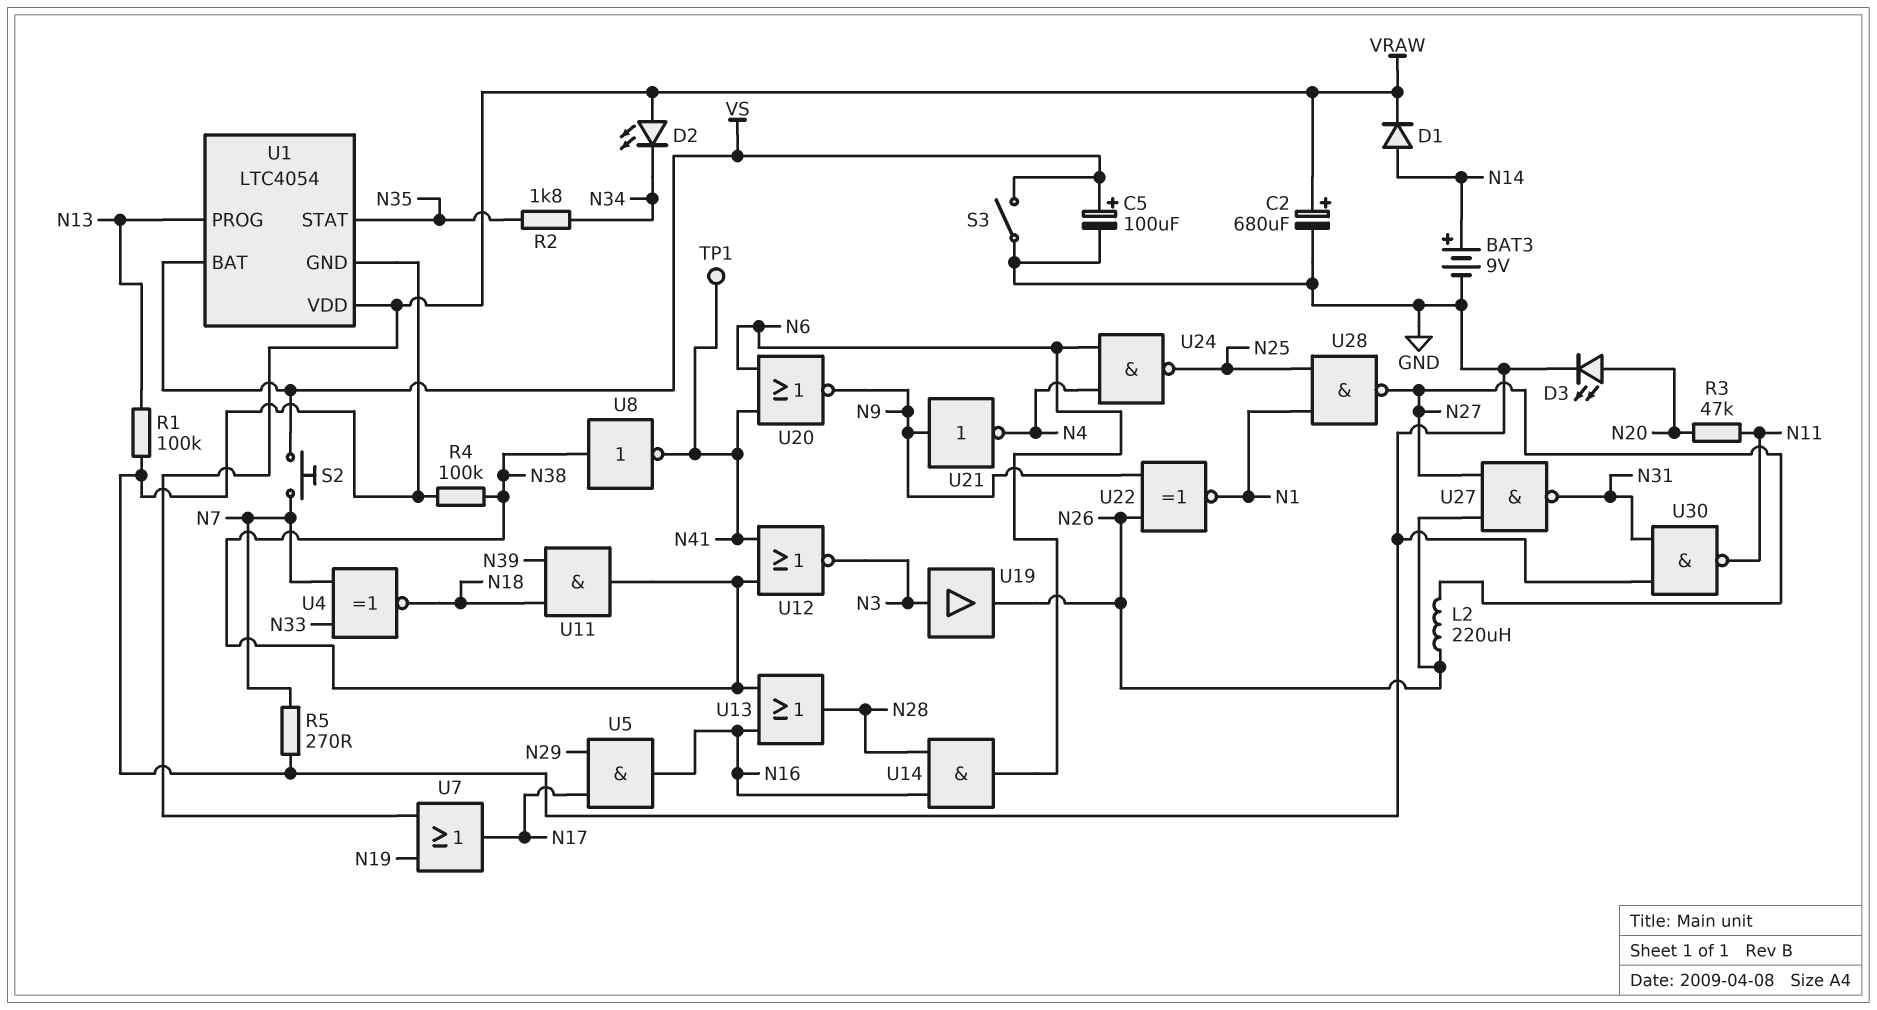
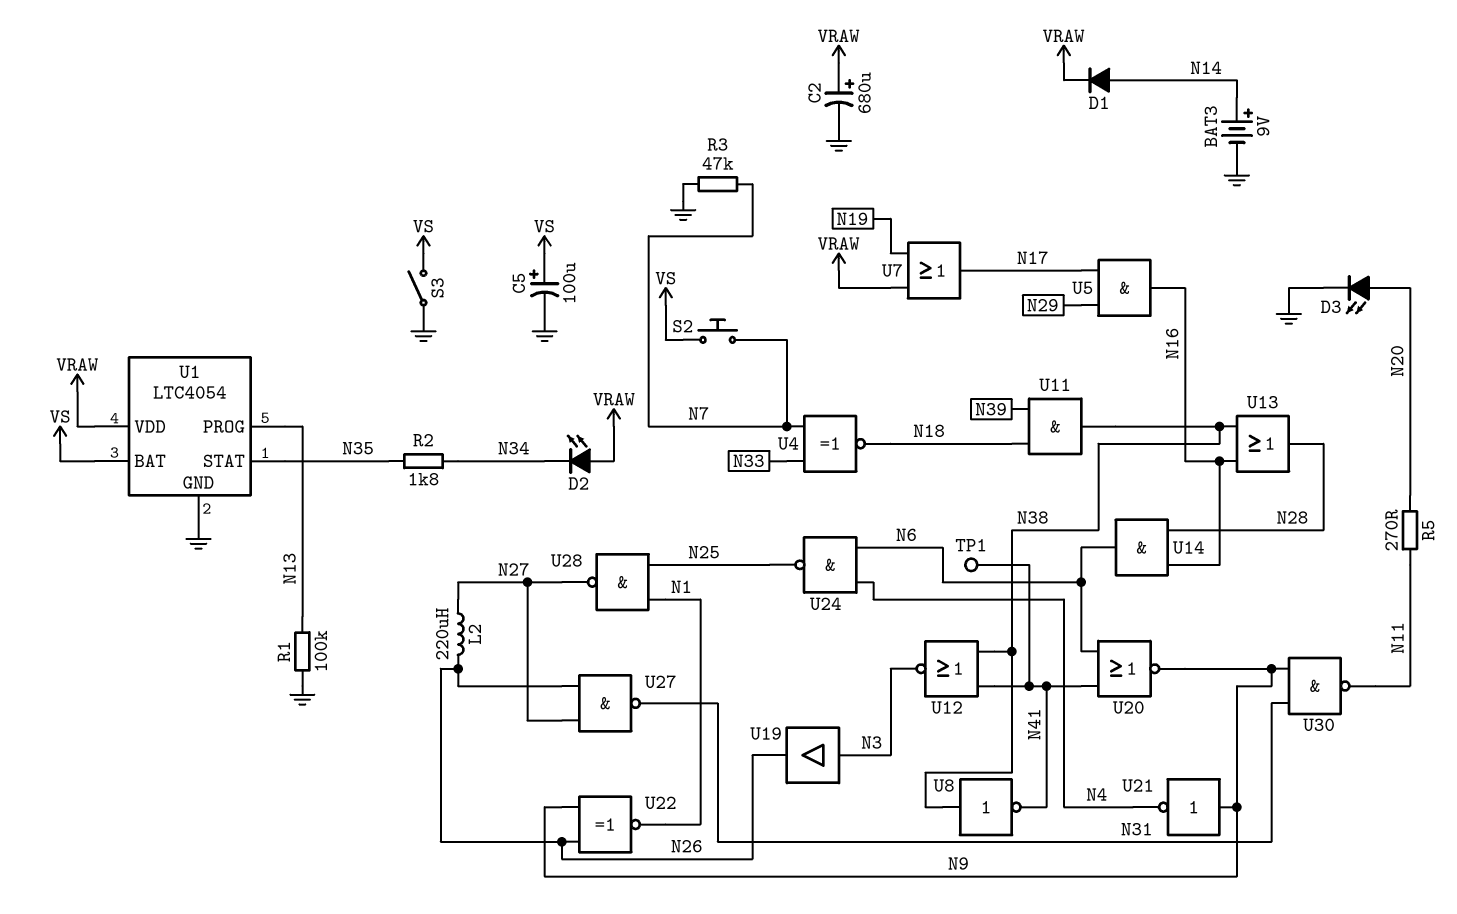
R3: 47k (N11, N20) -> 47k (GND, N7)
R4: 100k (GND, N38) -> none
R5: 270 (GND, N7) -> 270 (N11, N20)
U30: NAND (in GND, in N31, out N11) -> NAND (in N9, in N31, out N11)

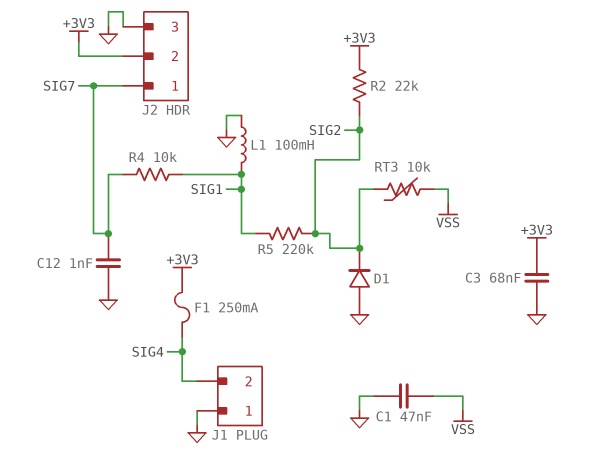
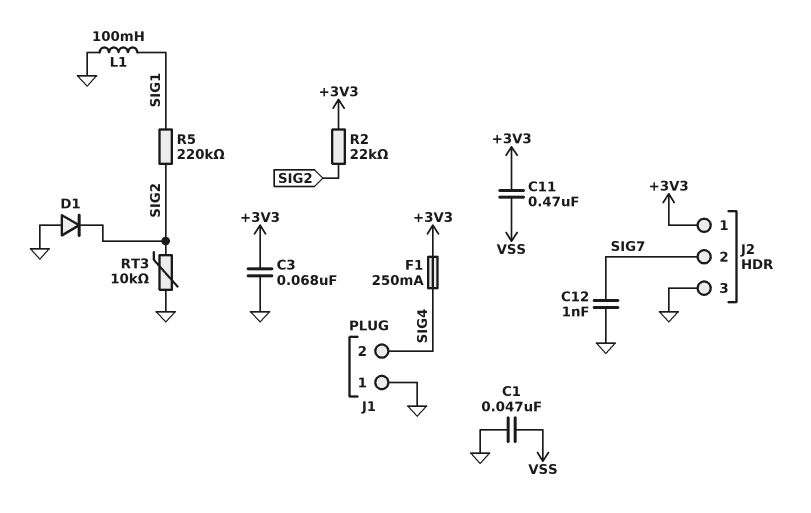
C11: none -> 470nF (+3V3, VSS)
J2 pin 1: SIG7 -> +3V3
J2 pin 2: +3V3 -> SIG7
R4: 10k (SIG1, SIG7) -> none
RT3: 10k (SIG2, VSS) -> 10k (GND, SIG2)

****************************************

▶ [Try it]: All of the listing above has to be reproduced exactly, though without its images.

▶ [Answer to this problem]:
R3: 47k (N11, N20) -> 47k (GND, N7)
R4: 100k (GND, N38) -> none
R5: 270 (GND, N7) -> 270 (N11, N20)
U30: NAND (in GND, in N31, out N11) -> NAND (in N9, in N31, out N11)

C11: none -> 470nF (+3V3, VSS)
J2 pin 1: SIG7 -> +3V3
J2 pin 2: +3V3 -> SIG7
R4: 10k (SIG1, SIG7) -> none
RT3: 10k (SIG2, VSS) -> 10k (GND, SIG2)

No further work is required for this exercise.